Output nothing but the lines from the one holding "camera: 15 degrees left, 15 degrees up" to the end of the listing. Reproduce them exactly, without the pictures.

*** Opening SOURCE RECORDS ***

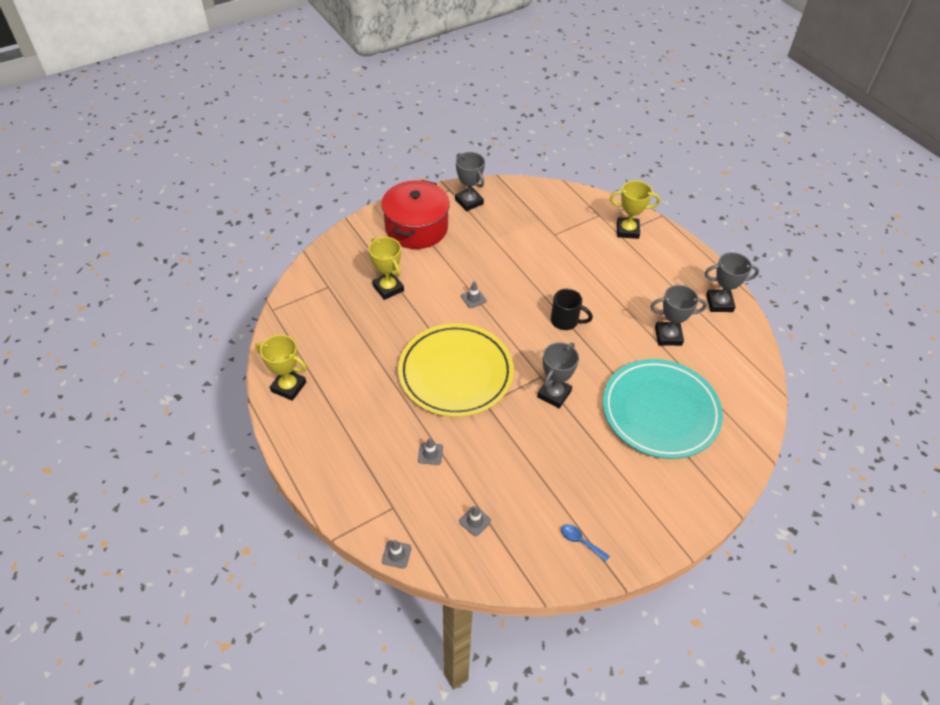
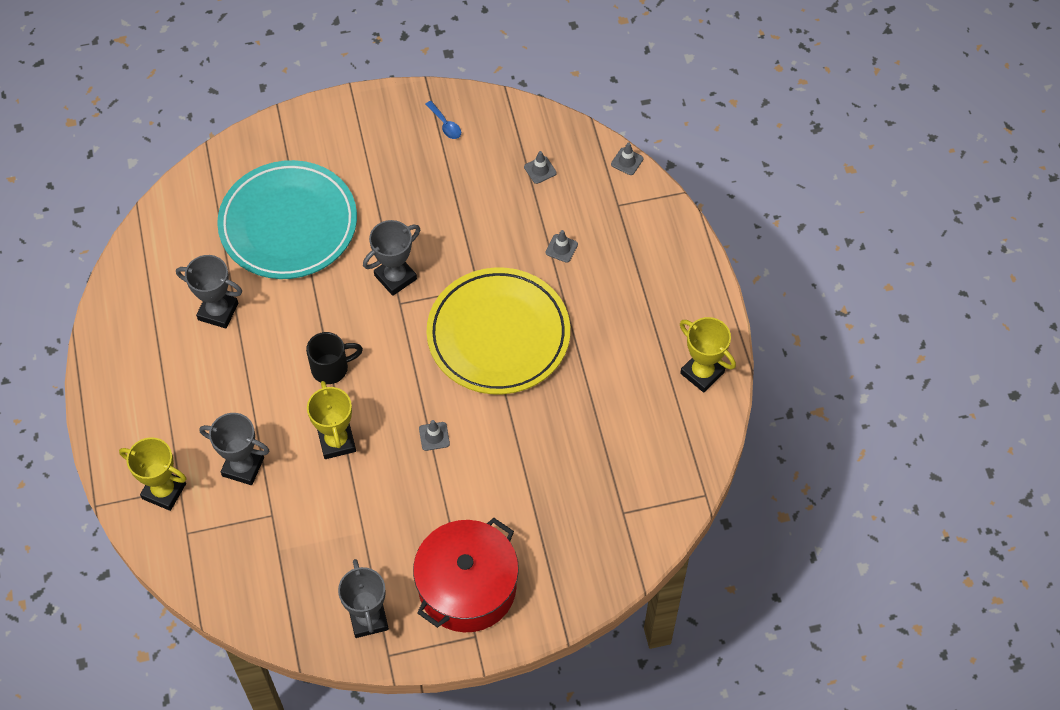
camera: 160 degrees left, 10 degrees up
(388, 288) = (542, 486): yellow trophy -> yellow trophy (336, 441)
(566, 321) = (331, 368): black mug -> black mug turned 120 degrees clockwise
(719, 303) = (122, 338): grey trophy -> grey trophy (243, 467)

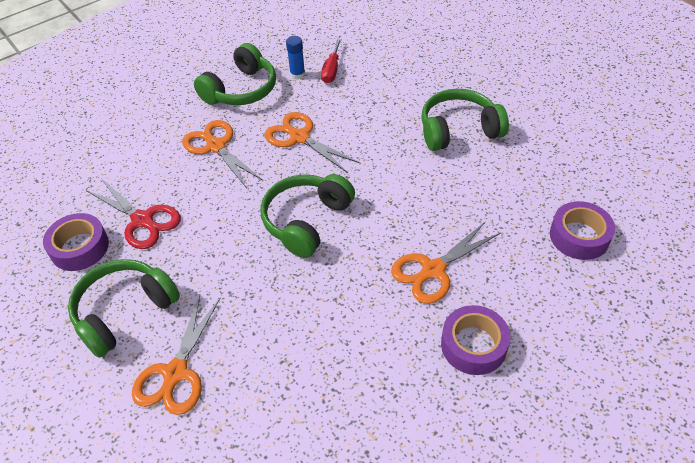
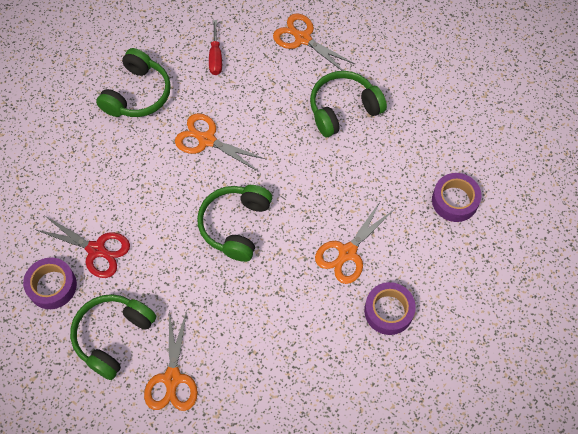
camera: 15 degrees left, 15 degrees up
(216, 146) = (135, 162): orange scissors -> orange scissors (303, 38)
(297, 74) = (185, 67): blue glue stick -> none

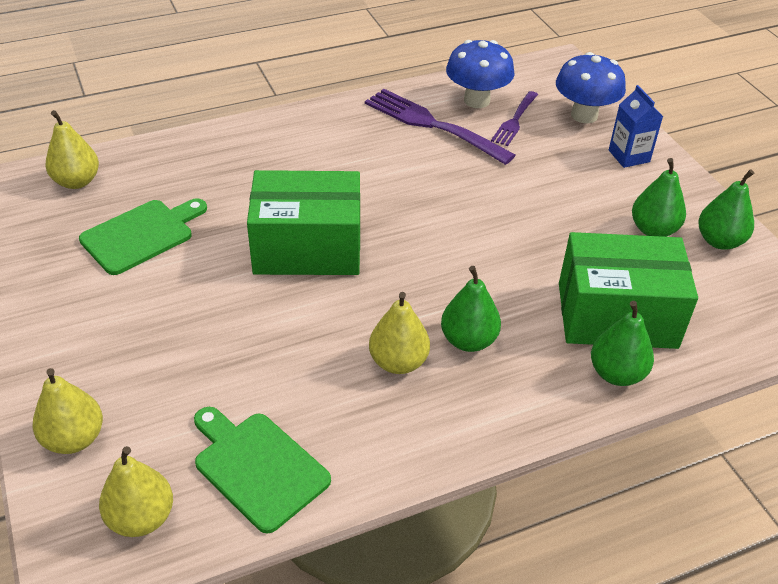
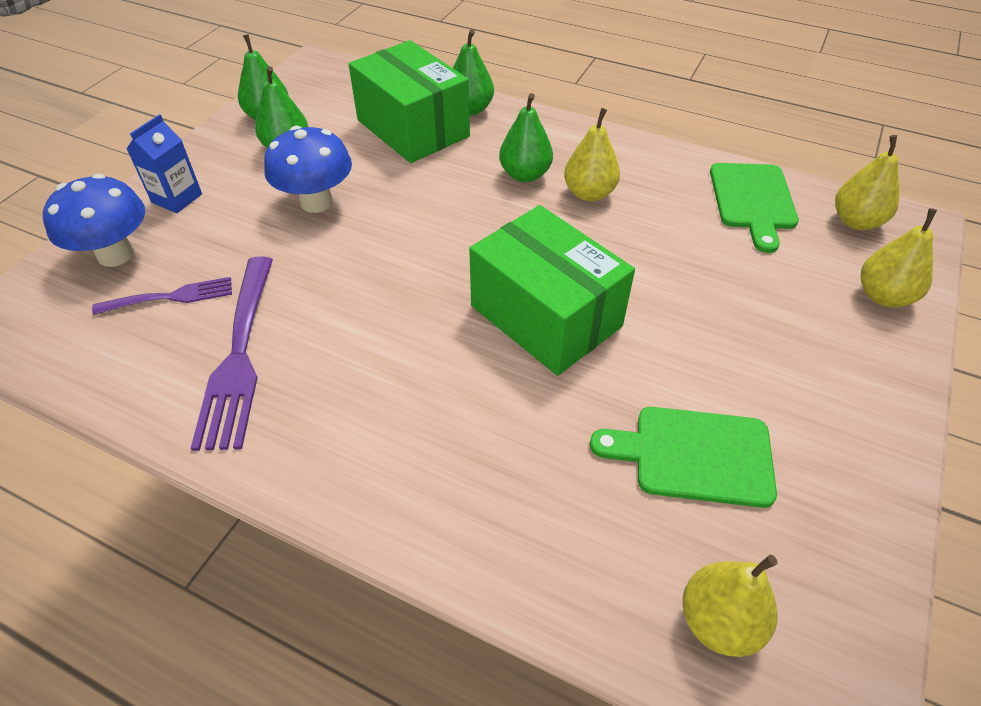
camera: 130 degrees left, 5 degrees up
(477, 100) = (147, 349): blue mushroom -> blue mushroom (316, 202)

*** Closing SOURCE RECORDS ***

#### EXERCISE OUTPUT:
camera: 15 degrees left, 15 degrees up
(216, 146) = (135, 162): orange scissors -> orange scissors (303, 38)
(297, 74) = (185, 67): blue glue stick -> none

camera: 130 degrees left, 5 degrees up
(477, 100) = (147, 349): blue mushroom -> blue mushroom (316, 202)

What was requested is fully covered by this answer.